### Stored data
******************************

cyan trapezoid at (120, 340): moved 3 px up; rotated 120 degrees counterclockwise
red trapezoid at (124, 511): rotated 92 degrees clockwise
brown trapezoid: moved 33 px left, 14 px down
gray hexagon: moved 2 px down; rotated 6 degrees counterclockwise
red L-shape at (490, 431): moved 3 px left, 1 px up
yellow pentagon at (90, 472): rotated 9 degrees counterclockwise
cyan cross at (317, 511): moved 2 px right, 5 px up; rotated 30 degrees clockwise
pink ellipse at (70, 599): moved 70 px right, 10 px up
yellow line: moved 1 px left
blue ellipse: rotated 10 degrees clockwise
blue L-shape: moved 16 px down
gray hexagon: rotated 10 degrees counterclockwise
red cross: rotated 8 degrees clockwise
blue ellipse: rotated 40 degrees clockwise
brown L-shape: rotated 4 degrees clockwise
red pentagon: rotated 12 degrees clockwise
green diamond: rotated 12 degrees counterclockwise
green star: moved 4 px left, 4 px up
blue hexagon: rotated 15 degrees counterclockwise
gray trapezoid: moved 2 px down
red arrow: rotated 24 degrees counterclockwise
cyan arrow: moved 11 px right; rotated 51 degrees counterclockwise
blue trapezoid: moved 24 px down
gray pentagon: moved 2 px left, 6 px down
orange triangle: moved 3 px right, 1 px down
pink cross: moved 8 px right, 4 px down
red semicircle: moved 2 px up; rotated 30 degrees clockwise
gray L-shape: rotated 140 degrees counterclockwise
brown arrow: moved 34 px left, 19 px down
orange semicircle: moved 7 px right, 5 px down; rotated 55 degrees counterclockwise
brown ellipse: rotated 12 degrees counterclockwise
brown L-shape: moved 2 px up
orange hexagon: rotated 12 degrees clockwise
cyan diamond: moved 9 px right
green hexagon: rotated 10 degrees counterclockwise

******************************

In this exercise, you retype all of the data exactly as it appears above.

cyan trapezoid at (120, 340): moved 3 px up; rotated 120 degrees counterclockwise
red trapezoid at (124, 511): rotated 92 degrees clockwise
brown trapezoid: moved 33 px left, 14 px down
gray hexagon: moved 2 px down; rotated 6 degrees counterclockwise
red L-shape at (490, 431): moved 3 px left, 1 px up
yellow pentagon at (90, 472): rotated 9 degrees counterclockwise
cyan cross at (317, 511): moved 2 px right, 5 px up; rotated 30 degrees clockwise
pink ellipse at (70, 599): moved 70 px right, 10 px up
yellow line: moved 1 px left
blue ellipse: rotated 10 degrees clockwise
blue L-shape: moved 16 px down
gray hexagon: rotated 10 degrees counterclockwise
red cross: rotated 8 degrees clockwise
blue ellipse: rotated 40 degrees clockwise
brown L-shape: rotated 4 degrees clockwise
red pentagon: rotated 12 degrees clockwise
green diamond: rotated 12 degrees counterclockwise
green star: moved 4 px left, 4 px up
blue hexagon: rotated 15 degrees counterclockwise
gray trapezoid: moved 2 px down
red arrow: rotated 24 degrees counterclockwise
cyan arrow: moved 11 px right; rotated 51 degrees counterclockwise
blue trapezoid: moved 24 px down
gray pentagon: moved 2 px left, 6 px down
orange triangle: moved 3 px right, 1 px down
pink cross: moved 8 px right, 4 px down
red semicircle: moved 2 px up; rotated 30 degrees clockwise
gray L-shape: rotated 140 degrees counterclockwise
brown arrow: moved 34 px left, 19 px down
orange semicircle: moved 7 px right, 5 px down; rotated 55 degrees counterclockwise
brown ellipse: rotated 12 degrees counterclockwise
brown L-shape: moved 2 px up
orange hexagon: rotated 12 degrees clockwise
cyan diamond: moved 9 px right
green hexagon: rotated 10 degrees counterclockwise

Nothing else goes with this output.